## Task item:
Copy out all lines in the material below that contain the string "goblet".
Data records section start
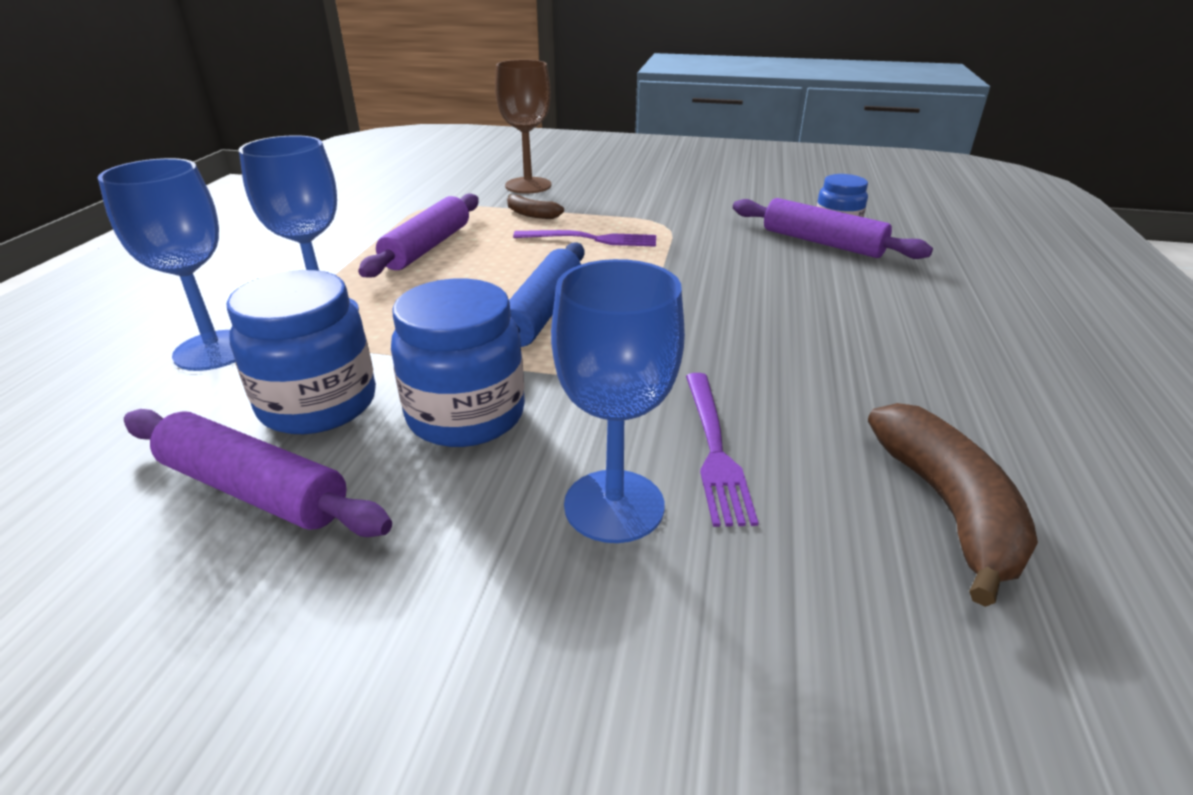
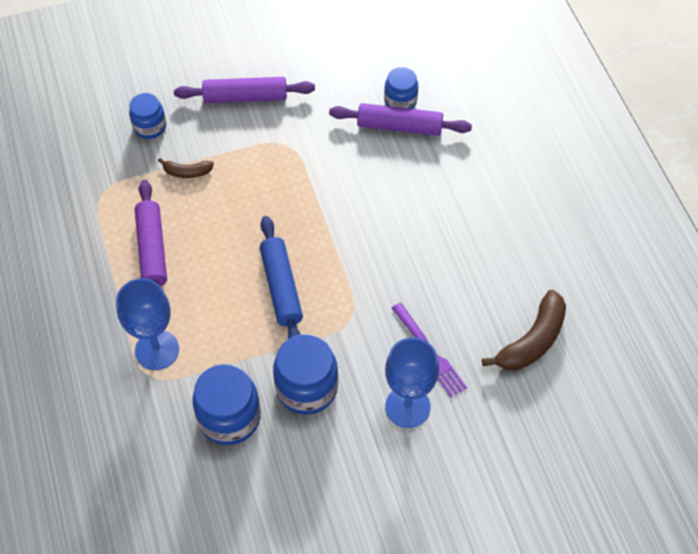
camera: 30 degrees left, 25 degrees up
(214, 350) = (130, 410): blue goblet -> none
(254, 489) = (254, 477): purple rolling pin -> purple rolling pin (245, 97)
(528, 185) = (150, 127): brown goblet -> blue jar
(591, 239) = (252, 189): purple fork -> none
(947, 508) = (532, 341): brown banana -> brown banana turned 75 degrees clockwise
Data records section end
## Task response:
(214, 350) = (130, 410): blue goblet -> none
(528, 185) = (150, 127): brown goblet -> blue jar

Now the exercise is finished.